Source records:
::::::::::

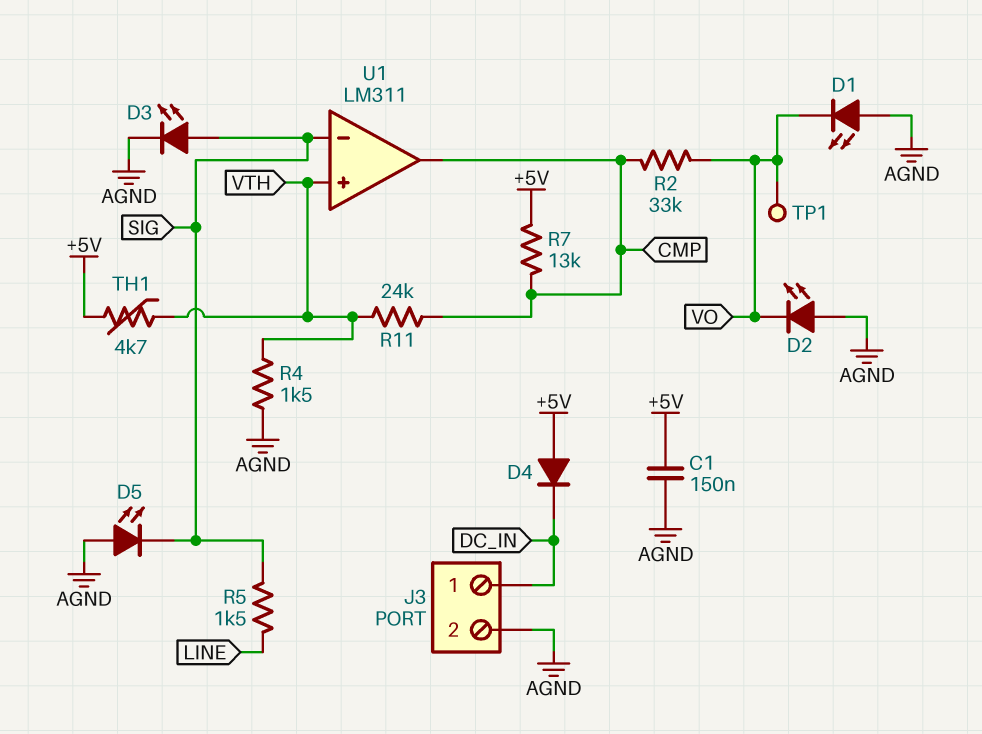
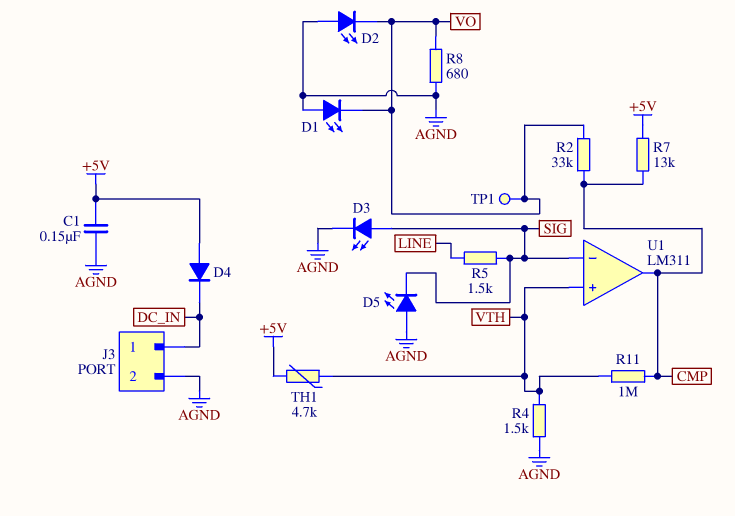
R8: none -> 680 (AGND, VO)
R11: 24k (CMP, VTH) -> 1M (CMP, VTH)

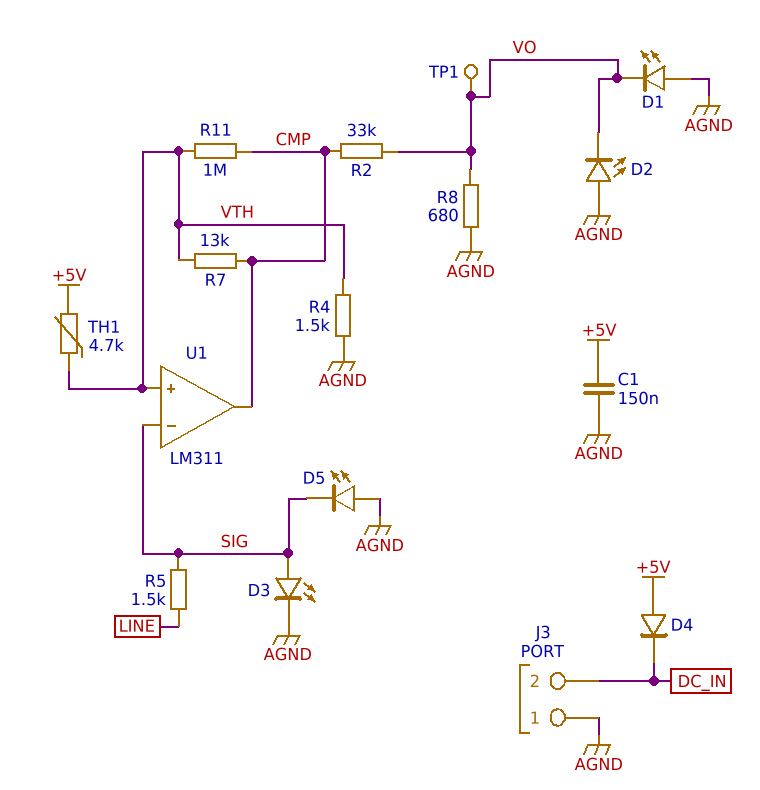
J3 pin 1: DC_IN -> AGND
J3 pin 2: AGND -> DC_IN
R7: 13k (+5V, CMP) -> 13k (CMP, VTH)

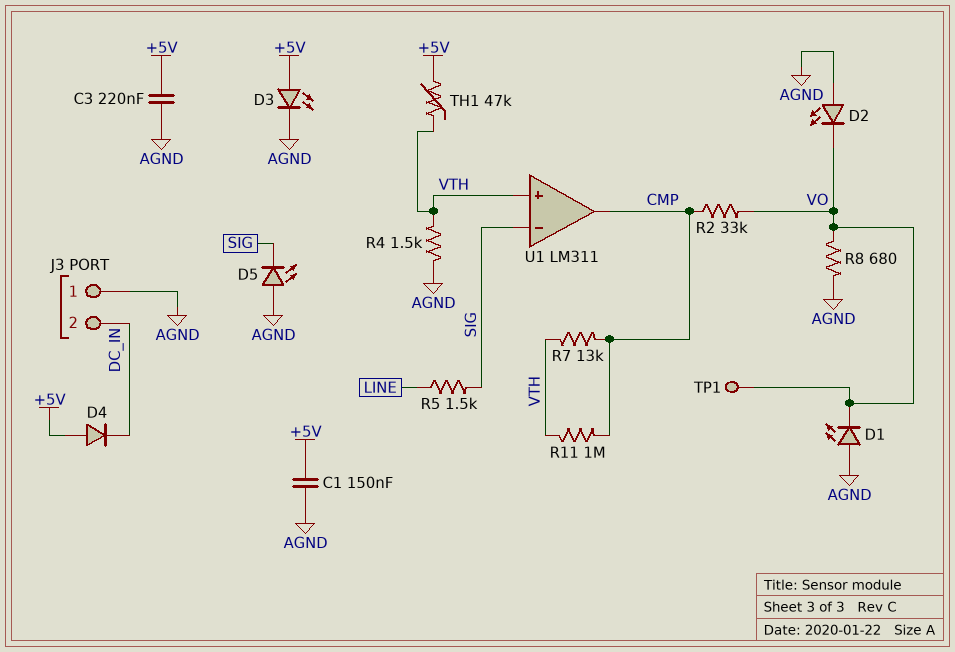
C3: none -> 220nF (+5V, AGND)
D3: LED (A SIG, K AGND) -> LED (A +5V, K AGND)
TH1: 4.7k (+5V, VTH) -> 47k (+5V, VTH)

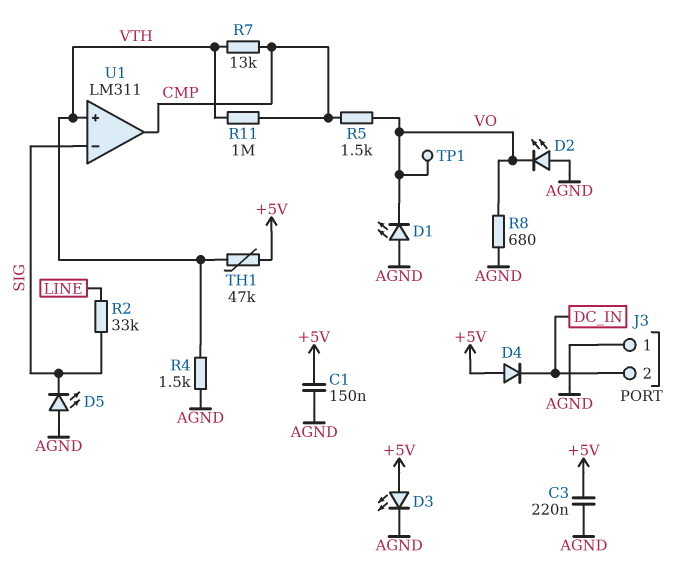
R2: 33k (CMP, VO) -> 33k (LINE, SIG)
R5: 1.5k (LINE, SIG) -> 1.5k (CMP, VO)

::::::::::

The copy should match the records above exactly, except that pictures are dropped.

Written reply:
R8: none -> 680 (AGND, VO)
R11: 24k (CMP, VTH) -> 1M (CMP, VTH)

J3 pin 1: DC_IN -> AGND
J3 pin 2: AGND -> DC_IN
R7: 13k (+5V, CMP) -> 13k (CMP, VTH)

C3: none -> 220nF (+5V, AGND)
D3: LED (A SIG, K AGND) -> LED (A +5V, K AGND)
TH1: 4.7k (+5V, VTH) -> 47k (+5V, VTH)

R2: 33k (CMP, VO) -> 33k (LINE, SIG)
R5: 1.5k (LINE, SIG) -> 1.5k (CMP, VO)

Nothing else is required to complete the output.